▸ **WHAT THE TASK REQUIRES**:
Setting aside any pictures, reproduce the data exactly.

══ GIVEN INFORMATION ══

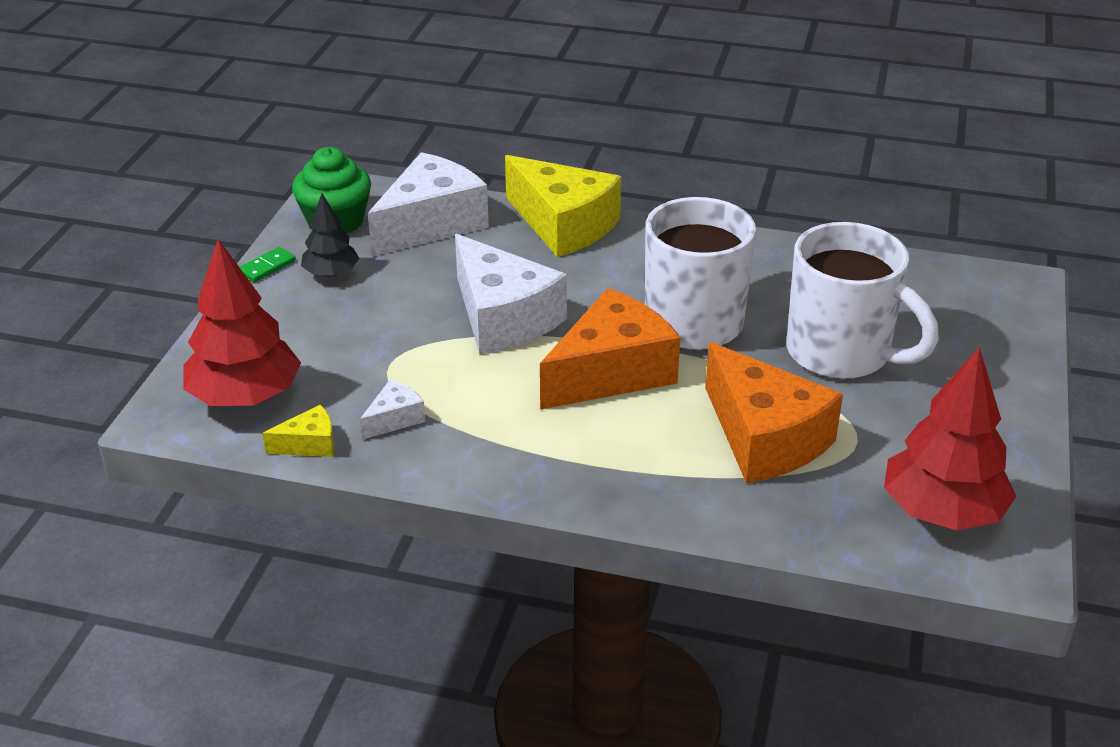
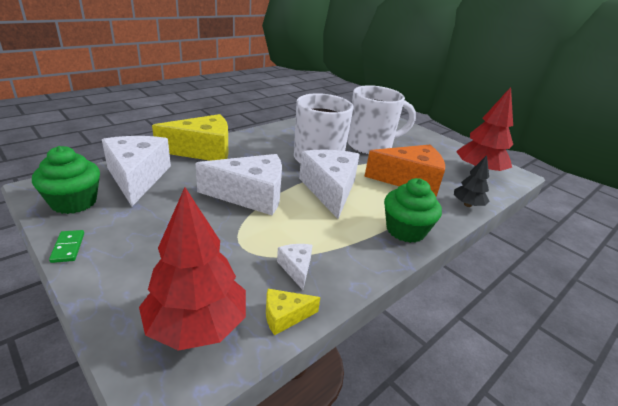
camera: 60 degrees left, 5 degrees down
(309, 444) = (285, 316): yellow cheese -> yellow cheese turned 120 degrees counterclockwise
(331, 273) = (122, 227): black tree -> black tree (467, 205)
(591, 479) = (405, 230): none -> green cupcake
(611, 372) = (330, 190): orange cheese -> white cheese

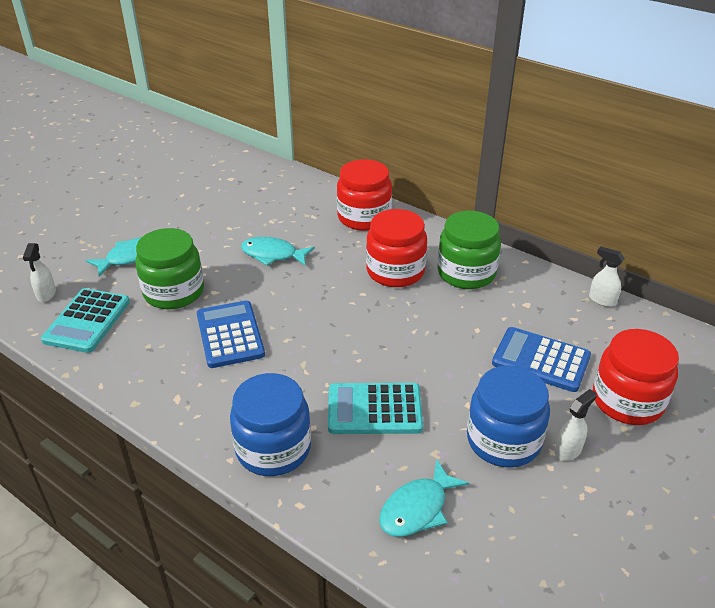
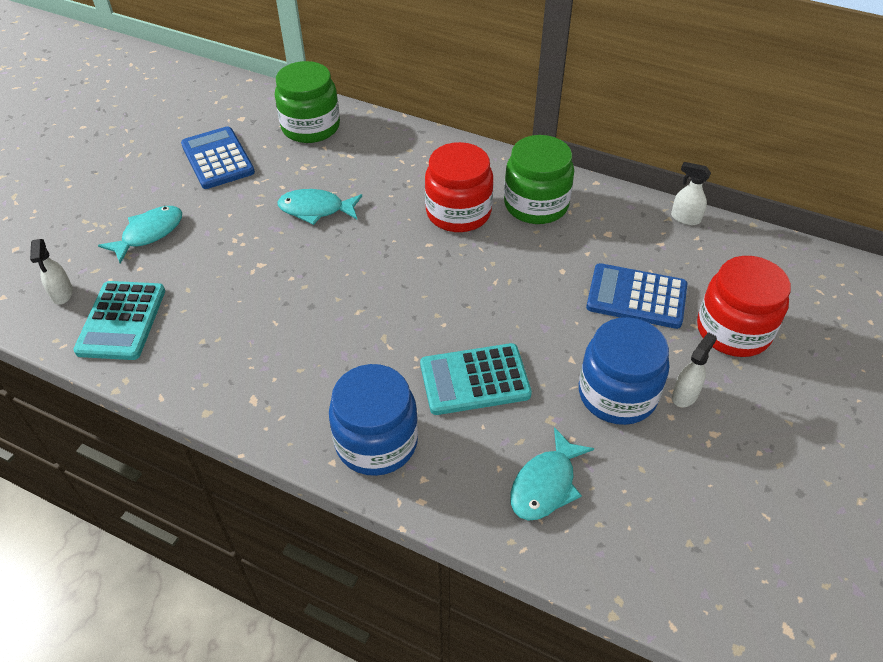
camera: 10 degrees left, 10 degrees up
(174, 292) = (214, 271): green jar -> green jar (310, 127)
(230, 335) = (293, 314): blue calculator -> blue calculator (218, 159)
(364, 217) = (407, 150): red jar -> none

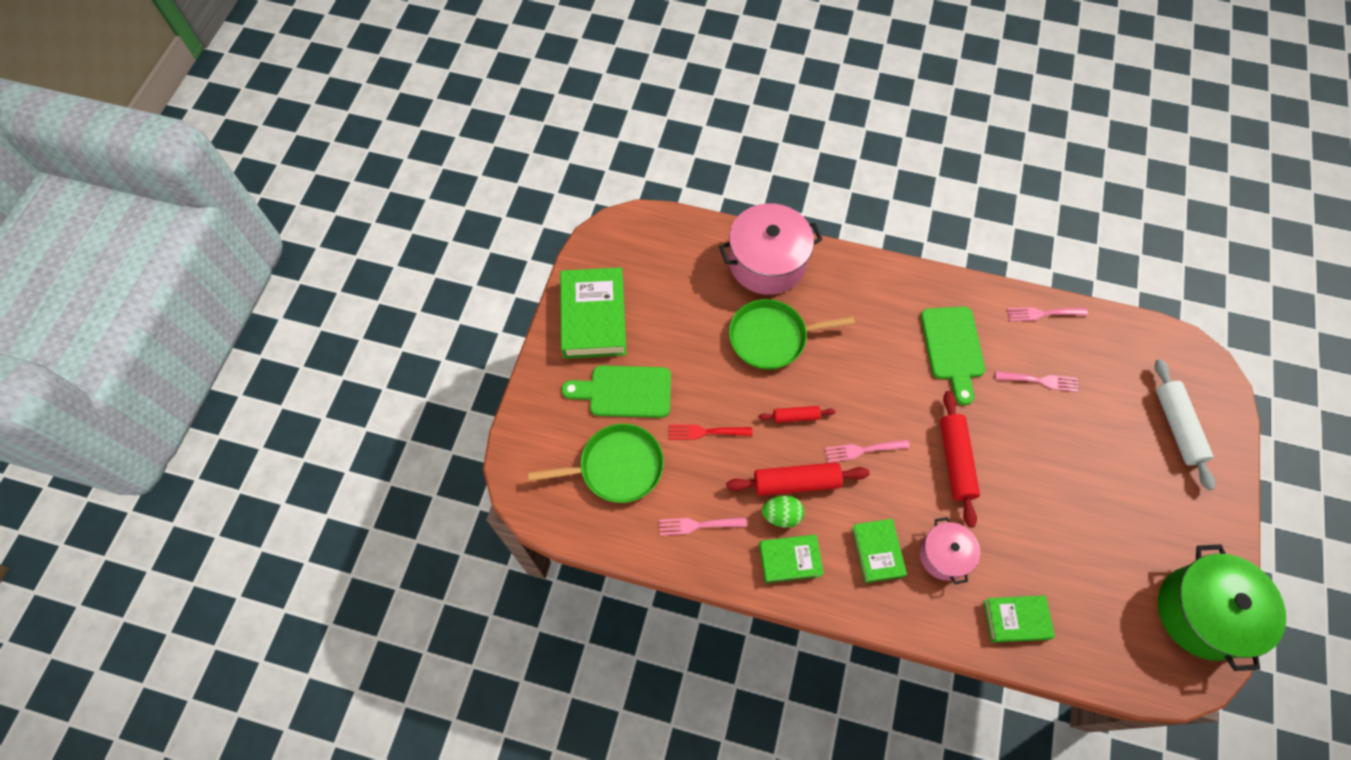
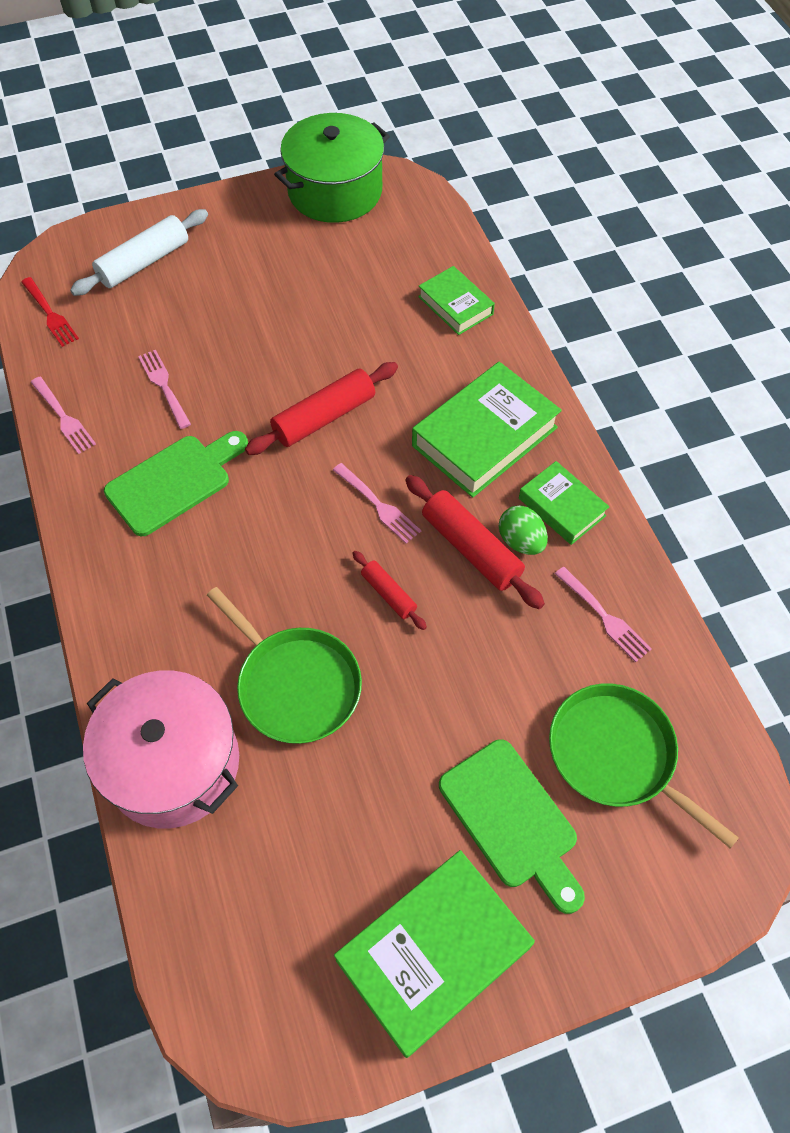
camera: 125 degrees left, 5 degrees down
(706, 432) = (486, 680): red fork -> red fork (49, 314)
(877, 552) = (484, 437): green book -> green book, size x1.75
(944, 555) = (439, 382): pink pot -> none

═══

▸ **TASK RESPONSE**:
camera: 60 degrees left, 5 degrees down
(309, 444) = (285, 316): yellow cheese -> yellow cheese turned 120 degrees counterclockwise
(331, 273) = (122, 227): black tree -> black tree (467, 205)
(591, 479) = (405, 230): none -> green cupcake
(611, 372) = (330, 190): orange cheese -> white cheese

camera: 10 degrees left, 10 degrees up
(174, 292) = (214, 271): green jar -> green jar (310, 127)
(230, 335) = (293, 314): blue calculator -> blue calculator (218, 159)
(364, 217) = (407, 150): red jar -> none

camera: 125 degrees left, 5 degrees down
(706, 432) = (486, 680): red fork -> red fork (49, 314)
(877, 552) = (484, 437): green book -> green book, size x1.75
(944, 555) = (439, 382): pink pot -> none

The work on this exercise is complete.